### Given problem
Reproduce the listing below word for word, from its first line through the line containing "13: (559, 873)", inclusive. Omit the pictures from your copy.

### Data records
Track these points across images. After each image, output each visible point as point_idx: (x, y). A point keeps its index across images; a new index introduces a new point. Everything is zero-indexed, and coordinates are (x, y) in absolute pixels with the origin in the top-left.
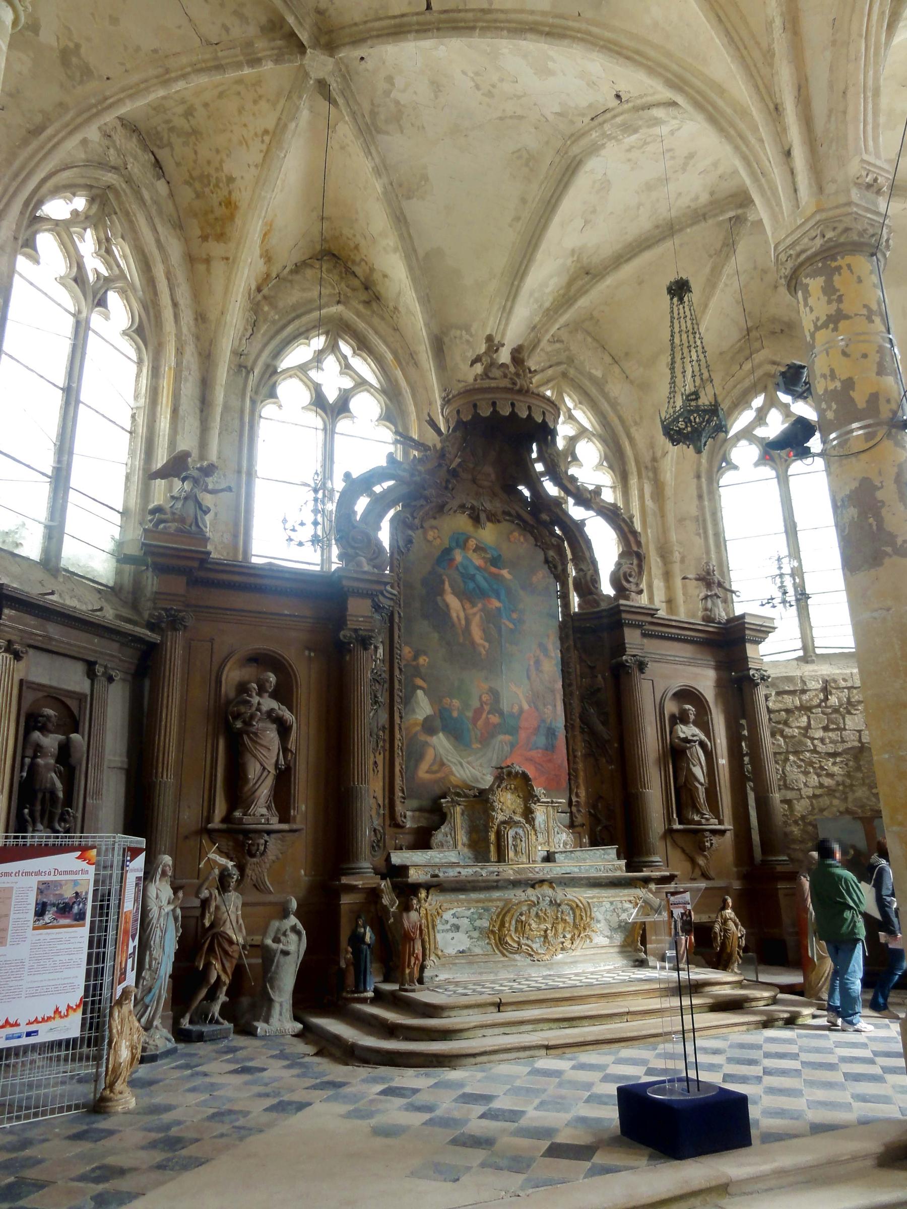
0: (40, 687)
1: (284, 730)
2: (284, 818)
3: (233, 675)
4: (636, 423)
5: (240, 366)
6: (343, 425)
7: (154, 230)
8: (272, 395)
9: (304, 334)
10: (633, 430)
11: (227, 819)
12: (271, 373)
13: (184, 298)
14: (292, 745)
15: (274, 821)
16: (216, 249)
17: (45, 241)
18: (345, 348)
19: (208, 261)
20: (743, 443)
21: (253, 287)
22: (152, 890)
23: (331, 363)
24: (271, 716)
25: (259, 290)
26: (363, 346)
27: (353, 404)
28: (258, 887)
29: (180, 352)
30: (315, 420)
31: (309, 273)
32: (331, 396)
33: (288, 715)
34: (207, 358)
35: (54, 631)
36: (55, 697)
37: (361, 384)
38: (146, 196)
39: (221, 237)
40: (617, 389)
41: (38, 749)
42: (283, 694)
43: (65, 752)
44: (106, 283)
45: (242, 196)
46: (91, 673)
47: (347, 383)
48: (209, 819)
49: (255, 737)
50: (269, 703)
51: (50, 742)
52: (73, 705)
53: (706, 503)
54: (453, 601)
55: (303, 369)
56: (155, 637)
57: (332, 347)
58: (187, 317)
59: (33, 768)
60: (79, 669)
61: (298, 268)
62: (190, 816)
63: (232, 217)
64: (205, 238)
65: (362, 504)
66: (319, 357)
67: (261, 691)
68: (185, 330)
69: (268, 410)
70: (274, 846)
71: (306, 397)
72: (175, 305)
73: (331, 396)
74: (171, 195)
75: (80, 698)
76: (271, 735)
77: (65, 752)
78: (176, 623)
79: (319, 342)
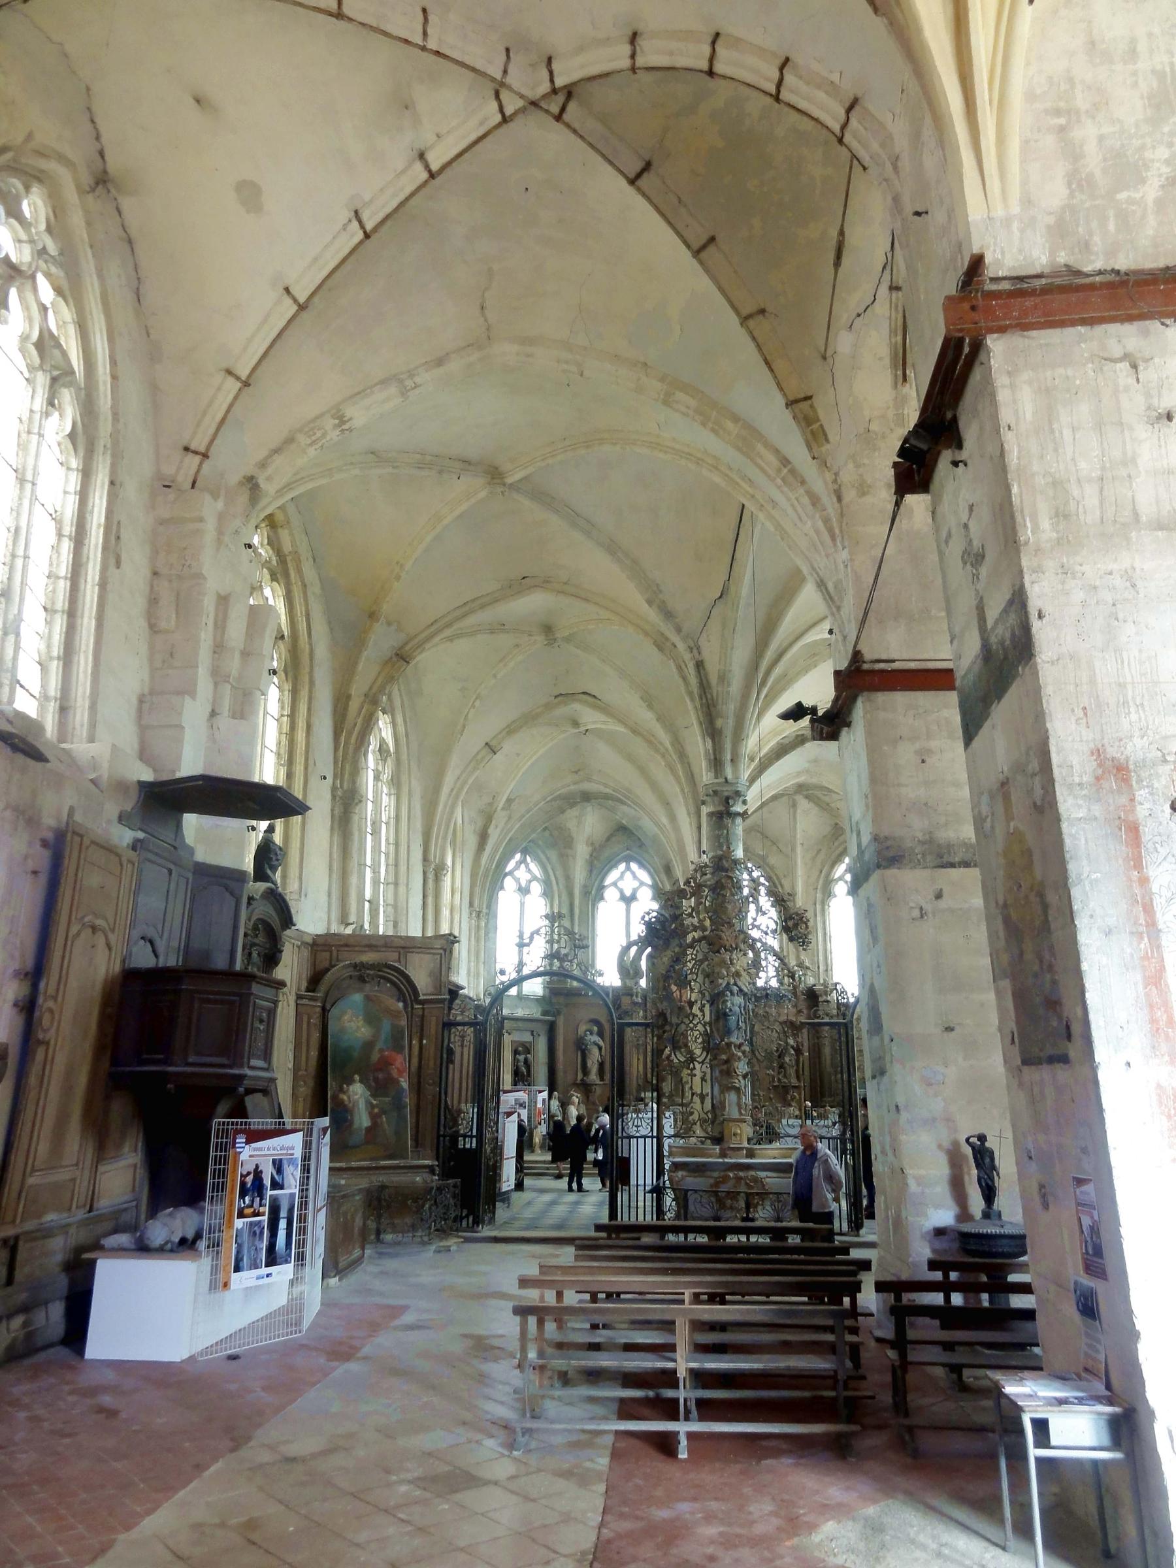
0: (516, 1042)
1: (600, 1048)
2: (602, 1079)
3: (582, 1029)
4: (785, 876)
5: (586, 893)
6: (634, 905)
7: (544, 852)
8: (602, 898)
9: (615, 866)
10: (783, 881)
11: (582, 1080)
12: (602, 888)
13: (559, 873)
14: (603, 1053)
15: (598, 1082)
16: (569, 852)
17: (509, 882)
18: (634, 866)
19: (567, 856)
20: (841, 883)
21: (588, 857)
22: (552, 1102)
23: (628, 874)
24: (595, 1044)
25: (591, 855)
26: (642, 865)
27: (638, 895)
28: (594, 1104)
29: (560, 897)
30: (623, 905)
31: (614, 839)
32: (628, 893)
33: (601, 1043)
34: (571, 895)
35: (520, 1024)
36: (523, 1044)
37: (642, 884)
38: (540, 843)
39: (571, 848)
40: (773, 860)
41: (518, 1061)
42: (601, 1034)
43: (526, 1061)
44: (530, 881)
45: (574, 835)
46: (533, 1035)
47: (636, 884)
48: (576, 1079)
49: (589, 1051)
50: (595, 1038)
51: (521, 1058)
52: (528, 1045)
53: (818, 918)
54: (674, 988)
55: (615, 884)
56: (554, 1019)
57: (628, 868)
58: (562, 881)
59: (517, 1067)
60: (529, 1034)
61: (608, 839)
62: (570, 1079)
63: (572, 842)
64: (565, 848)
65: (633, 950)
66: (623, 874)
67: (591, 1034)
68: (561, 887)
69: (601, 906)
70: (598, 1091)
71: (618, 895)
72: (556, 879)
73: (628, 893)
74: (551, 835)
75: (530, 1043)
76: (596, 1051)
77: (526, 1061)
78: (559, 1013)
79: (622, 866)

### Exercise answer
Track these points across images. After each image, output each visible point as point_idx: (x, y). A point keeps its index across images; a new index introduces a new point. Everything is zero-indexed, and coordinates are (x, y) in absolute pixels with the origin in the top-left.
0: (40, 687)
1: (284, 730)
2: (284, 818)
3: (233, 675)
4: (636, 423)
5: (240, 366)
6: (343, 425)
7: (154, 230)
8: (272, 395)
9: (304, 334)
10: (633, 430)
11: (227, 819)
12: (271, 373)
13: (184, 298)
14: (292, 745)
15: (274, 821)
16: (216, 249)
17: (45, 241)
18: (345, 348)
19: (208, 261)
20: (743, 443)
21: (253, 287)
22: (152, 890)
23: (331, 363)
24: (271, 716)
25: (259, 290)
26: (363, 346)
27: (353, 404)
28: (258, 887)
29: (180, 352)
30: (315, 420)
31: (309, 273)
32: (331, 396)
33: (288, 715)
34: (207, 358)
35: (54, 631)
36: (55, 697)
37: (361, 384)
38: (146, 196)
39: (221, 237)
40: (617, 389)
41: (38, 749)
42: (283, 694)
43: (65, 752)
44: (106, 283)
45: (242, 196)
46: (91, 673)
47: (347, 383)
48: (209, 819)
49: (255, 737)
50: (269, 703)
51: (50, 742)
52: (73, 705)
53: (706, 503)
54: (453, 601)
55: (303, 369)
56: (155, 637)
57: (332, 347)
58: (187, 317)
59: (33, 768)
60: (79, 669)
61: (298, 268)
62: (190, 816)
63: (232, 217)
64: (205, 238)
65: (362, 504)
66: (319, 357)
67: (261, 691)
68: (185, 330)
69: (268, 410)
70: (274, 846)
71: (306, 397)
72: (175, 305)
73: (331, 396)
74: (171, 195)
75: (80, 698)
76: (271, 735)
77: (65, 752)
78: (176, 623)
79: (319, 342)
0: (516, 1042)
1: (600, 1048)
2: (602, 1079)
3: (582, 1029)
4: (785, 876)
5: (586, 893)
6: (634, 905)
7: (544, 852)
8: (602, 898)
9: (615, 866)
10: (783, 881)
11: (582, 1080)
12: (602, 888)
13: (559, 873)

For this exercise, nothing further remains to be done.